(Structured diff data)
<<<<
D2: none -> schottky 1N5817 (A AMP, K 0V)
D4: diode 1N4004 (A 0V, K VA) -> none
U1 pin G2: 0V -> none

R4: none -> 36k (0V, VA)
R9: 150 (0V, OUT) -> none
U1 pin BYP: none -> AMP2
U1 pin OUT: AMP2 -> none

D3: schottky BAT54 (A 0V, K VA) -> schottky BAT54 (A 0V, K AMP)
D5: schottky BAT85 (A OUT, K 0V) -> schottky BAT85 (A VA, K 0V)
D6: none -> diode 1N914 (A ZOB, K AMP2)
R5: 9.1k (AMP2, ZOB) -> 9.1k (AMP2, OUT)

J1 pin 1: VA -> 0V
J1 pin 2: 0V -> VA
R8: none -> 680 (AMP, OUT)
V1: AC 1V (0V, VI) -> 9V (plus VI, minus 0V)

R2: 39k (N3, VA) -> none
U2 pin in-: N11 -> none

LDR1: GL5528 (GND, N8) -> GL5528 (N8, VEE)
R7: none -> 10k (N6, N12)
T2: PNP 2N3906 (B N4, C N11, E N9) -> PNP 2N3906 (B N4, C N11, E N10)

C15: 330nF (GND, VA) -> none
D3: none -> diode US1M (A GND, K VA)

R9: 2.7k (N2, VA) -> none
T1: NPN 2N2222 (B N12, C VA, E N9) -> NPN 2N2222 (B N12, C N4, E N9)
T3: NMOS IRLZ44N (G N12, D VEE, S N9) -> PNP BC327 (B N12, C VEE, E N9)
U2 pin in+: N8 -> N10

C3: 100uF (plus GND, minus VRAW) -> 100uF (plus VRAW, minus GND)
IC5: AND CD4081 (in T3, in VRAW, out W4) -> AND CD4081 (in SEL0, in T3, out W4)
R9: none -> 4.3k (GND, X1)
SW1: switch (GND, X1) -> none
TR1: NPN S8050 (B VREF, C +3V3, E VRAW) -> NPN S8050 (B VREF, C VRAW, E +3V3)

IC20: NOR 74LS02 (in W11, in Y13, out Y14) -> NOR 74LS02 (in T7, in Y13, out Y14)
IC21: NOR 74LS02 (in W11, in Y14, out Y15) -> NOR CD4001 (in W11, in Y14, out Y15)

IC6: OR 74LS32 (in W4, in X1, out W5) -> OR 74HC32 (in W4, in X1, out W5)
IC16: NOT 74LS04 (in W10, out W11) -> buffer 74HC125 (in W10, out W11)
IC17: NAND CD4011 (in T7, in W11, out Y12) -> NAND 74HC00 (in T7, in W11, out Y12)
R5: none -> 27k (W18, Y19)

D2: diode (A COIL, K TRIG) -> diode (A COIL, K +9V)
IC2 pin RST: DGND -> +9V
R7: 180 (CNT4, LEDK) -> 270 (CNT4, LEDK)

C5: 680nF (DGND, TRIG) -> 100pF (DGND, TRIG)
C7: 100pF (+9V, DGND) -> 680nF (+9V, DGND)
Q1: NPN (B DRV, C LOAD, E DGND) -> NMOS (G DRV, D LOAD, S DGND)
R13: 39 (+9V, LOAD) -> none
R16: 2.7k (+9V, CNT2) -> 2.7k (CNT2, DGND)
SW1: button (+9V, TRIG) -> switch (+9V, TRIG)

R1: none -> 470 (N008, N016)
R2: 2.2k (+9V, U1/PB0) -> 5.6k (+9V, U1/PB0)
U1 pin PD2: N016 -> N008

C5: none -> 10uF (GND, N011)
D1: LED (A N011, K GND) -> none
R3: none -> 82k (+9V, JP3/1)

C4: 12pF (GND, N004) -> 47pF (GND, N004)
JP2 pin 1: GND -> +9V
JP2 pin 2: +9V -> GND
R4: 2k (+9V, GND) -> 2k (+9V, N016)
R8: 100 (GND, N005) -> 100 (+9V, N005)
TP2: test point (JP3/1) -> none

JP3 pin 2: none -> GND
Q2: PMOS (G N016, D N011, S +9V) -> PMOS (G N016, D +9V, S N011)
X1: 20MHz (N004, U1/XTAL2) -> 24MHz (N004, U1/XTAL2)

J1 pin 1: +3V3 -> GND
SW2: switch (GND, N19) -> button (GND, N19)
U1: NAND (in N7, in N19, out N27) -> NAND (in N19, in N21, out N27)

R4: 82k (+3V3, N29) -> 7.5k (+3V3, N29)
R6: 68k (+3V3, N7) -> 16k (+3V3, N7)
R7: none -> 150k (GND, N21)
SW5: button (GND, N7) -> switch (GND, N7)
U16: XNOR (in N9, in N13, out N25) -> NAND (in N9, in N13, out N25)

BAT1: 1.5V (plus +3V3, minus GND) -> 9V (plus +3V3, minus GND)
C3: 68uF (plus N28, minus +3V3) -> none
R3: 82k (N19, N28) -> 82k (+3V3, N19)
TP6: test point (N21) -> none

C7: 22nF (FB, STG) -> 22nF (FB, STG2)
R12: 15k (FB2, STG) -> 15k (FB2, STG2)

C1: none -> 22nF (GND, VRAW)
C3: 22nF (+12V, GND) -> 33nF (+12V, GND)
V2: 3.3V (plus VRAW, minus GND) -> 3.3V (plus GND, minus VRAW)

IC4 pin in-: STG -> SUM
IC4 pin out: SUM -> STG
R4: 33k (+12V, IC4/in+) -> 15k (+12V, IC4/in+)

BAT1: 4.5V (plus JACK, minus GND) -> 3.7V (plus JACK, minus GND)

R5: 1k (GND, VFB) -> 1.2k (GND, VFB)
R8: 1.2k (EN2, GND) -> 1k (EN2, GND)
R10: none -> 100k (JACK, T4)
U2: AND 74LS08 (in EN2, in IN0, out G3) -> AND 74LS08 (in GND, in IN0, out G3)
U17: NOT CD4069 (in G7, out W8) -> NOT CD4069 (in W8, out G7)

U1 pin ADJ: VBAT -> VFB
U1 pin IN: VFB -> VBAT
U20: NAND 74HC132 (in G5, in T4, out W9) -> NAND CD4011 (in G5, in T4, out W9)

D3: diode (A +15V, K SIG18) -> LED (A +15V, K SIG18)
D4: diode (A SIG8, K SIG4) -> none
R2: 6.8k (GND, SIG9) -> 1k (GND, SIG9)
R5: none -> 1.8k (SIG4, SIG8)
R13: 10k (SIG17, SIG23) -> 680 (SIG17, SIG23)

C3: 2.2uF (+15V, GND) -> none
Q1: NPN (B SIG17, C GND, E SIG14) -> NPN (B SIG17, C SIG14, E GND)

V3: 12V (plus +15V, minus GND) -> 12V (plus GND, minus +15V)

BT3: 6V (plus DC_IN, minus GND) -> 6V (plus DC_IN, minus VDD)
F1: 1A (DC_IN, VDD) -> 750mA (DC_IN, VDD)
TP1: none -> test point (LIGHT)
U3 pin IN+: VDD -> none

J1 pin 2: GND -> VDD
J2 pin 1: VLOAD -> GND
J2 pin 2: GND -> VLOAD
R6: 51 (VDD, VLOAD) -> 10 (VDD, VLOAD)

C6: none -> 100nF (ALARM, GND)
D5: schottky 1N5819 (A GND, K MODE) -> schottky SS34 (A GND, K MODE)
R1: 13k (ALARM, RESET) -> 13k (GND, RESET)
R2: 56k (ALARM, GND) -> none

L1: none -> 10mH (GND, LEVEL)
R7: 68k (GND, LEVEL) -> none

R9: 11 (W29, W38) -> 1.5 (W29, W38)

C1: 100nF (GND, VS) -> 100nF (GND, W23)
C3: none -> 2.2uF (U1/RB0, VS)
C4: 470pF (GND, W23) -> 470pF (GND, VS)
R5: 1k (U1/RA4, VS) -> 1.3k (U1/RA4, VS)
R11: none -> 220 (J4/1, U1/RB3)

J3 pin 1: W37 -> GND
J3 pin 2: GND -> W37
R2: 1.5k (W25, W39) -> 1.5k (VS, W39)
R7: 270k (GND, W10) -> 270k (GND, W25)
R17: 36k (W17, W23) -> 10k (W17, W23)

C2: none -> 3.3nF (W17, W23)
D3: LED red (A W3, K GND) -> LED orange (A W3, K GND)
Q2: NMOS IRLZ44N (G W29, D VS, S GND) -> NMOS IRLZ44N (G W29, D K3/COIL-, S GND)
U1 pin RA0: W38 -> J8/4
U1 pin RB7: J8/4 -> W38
>>>>
Work to complete:
Nothing but the lines above from the one containing "U1: NAND (in" through the one containing "BAT1: 4.5V (plus" should appear in the answer, each repeated exactly.

Your response:
U1: NAND (in N7, in N19, out N27) -> NAND (in N19, in N21, out N27)

R4: 82k (+3V3, N29) -> 7.5k (+3V3, N29)
R6: 68k (+3V3, N7) -> 16k (+3V3, N7)
R7: none -> 150k (GND, N21)
SW5: button (GND, N7) -> switch (GND, N7)
U16: XNOR (in N9, in N13, out N25) -> NAND (in N9, in N13, out N25)

BAT1: 1.5V (plus +3V3, minus GND) -> 9V (plus +3V3, minus GND)
C3: 68uF (plus N28, minus +3V3) -> none
R3: 82k (N19, N28) -> 82k (+3V3, N19)
TP6: test point (N21) -> none

C7: 22nF (FB, STG) -> 22nF (FB, STG2)
R12: 15k (FB2, STG) -> 15k (FB2, STG2)

C1: none -> 22nF (GND, VRAW)
C3: 22nF (+12V, GND) -> 33nF (+12V, GND)
V2: 3.3V (plus VRAW, minus GND) -> 3.3V (plus GND, minus VRAW)

IC4 pin in-: STG -> SUM
IC4 pin out: SUM -> STG
R4: 33k (+12V, IC4/in+) -> 15k (+12V, IC4/in+)

BAT1: 4.5V (plus JACK, minus GND) -> 3.7V (plus JACK, minus GND)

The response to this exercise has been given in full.